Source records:
******************************
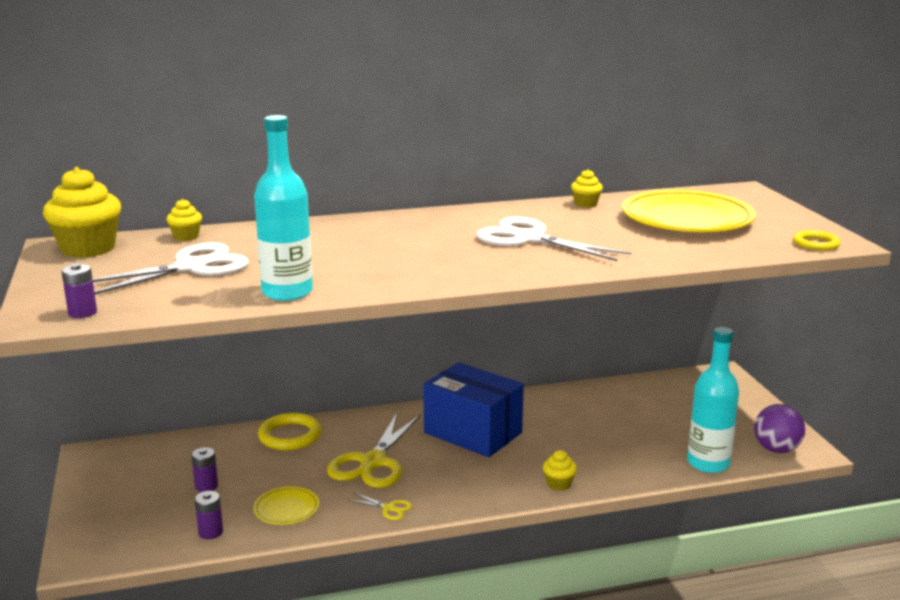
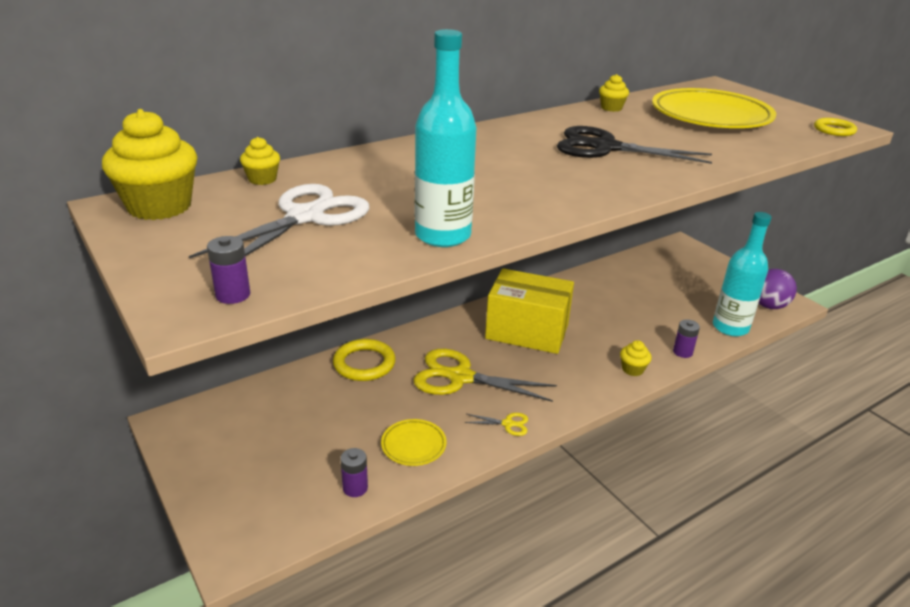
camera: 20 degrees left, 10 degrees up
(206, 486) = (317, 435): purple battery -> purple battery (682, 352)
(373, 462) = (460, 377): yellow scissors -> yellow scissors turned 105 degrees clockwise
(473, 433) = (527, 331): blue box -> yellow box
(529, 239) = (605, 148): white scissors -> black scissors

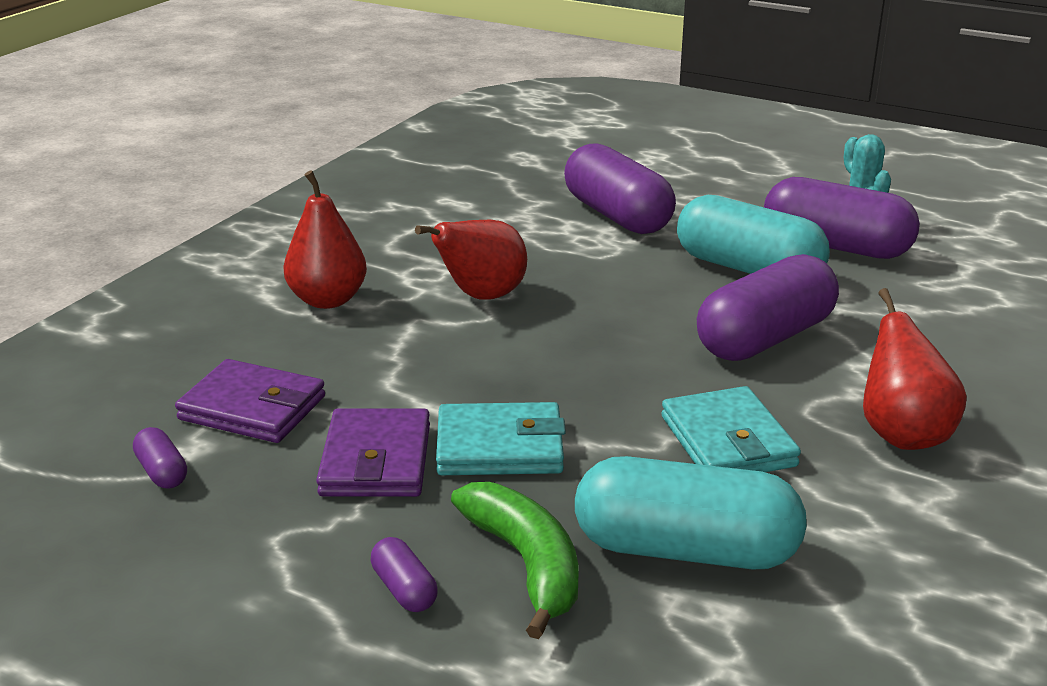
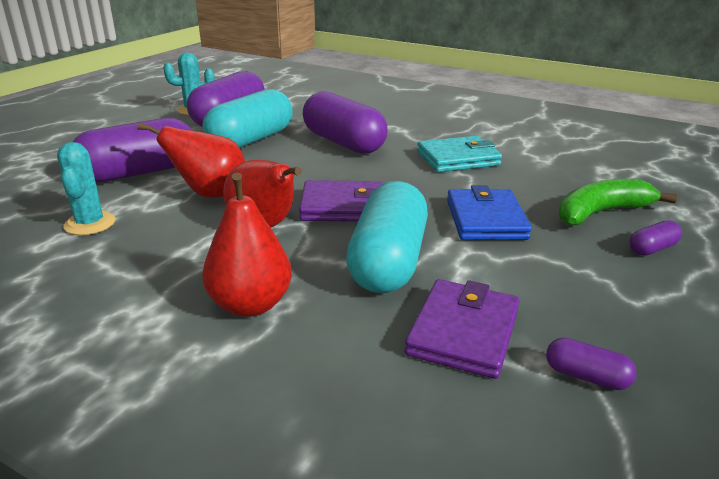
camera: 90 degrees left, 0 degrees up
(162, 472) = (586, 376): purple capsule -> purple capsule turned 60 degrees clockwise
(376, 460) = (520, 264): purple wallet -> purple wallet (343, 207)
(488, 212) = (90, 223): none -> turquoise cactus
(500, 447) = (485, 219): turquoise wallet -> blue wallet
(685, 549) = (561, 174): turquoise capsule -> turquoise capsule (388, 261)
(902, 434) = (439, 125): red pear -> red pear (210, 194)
******************************
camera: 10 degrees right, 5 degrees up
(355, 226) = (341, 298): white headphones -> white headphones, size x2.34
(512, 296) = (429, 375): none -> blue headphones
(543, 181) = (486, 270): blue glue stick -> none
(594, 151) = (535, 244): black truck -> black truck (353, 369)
******************************
→ **Directions**: For this exercise, transcribe exactly the part of the records above that opens with the line containing "camera: 20 degrees left, 10 degrees up" and closes with the one containing "(902, 434) = (439, 125): red". Pictures are not part of the copy.

→ **Exercise response**:
camera: 20 degrees left, 10 degrees up
(206, 486) = (317, 435): purple battery -> purple battery (682, 352)
(373, 462) = (460, 377): yellow scissors -> yellow scissors turned 105 degrees clockwise
(473, 433) = (527, 331): blue box -> yellow box
(529, 239) = (605, 148): white scissors -> black scissors

camera: 90 degrees left, 0 degrees up
(162, 472) = (586, 376): purple capsule -> purple capsule turned 60 degrees clockwise
(376, 460) = (520, 264): purple wallet -> purple wallet (343, 207)
(488, 212) = (90, 223): none -> turquoise cactus
(500, 447) = (485, 219): turquoise wallet -> blue wallet
(685, 549) = (561, 174): turquoise capsule -> turquoise capsule (388, 261)
(902, 434) = (439, 125): red pear -> red pear (210, 194)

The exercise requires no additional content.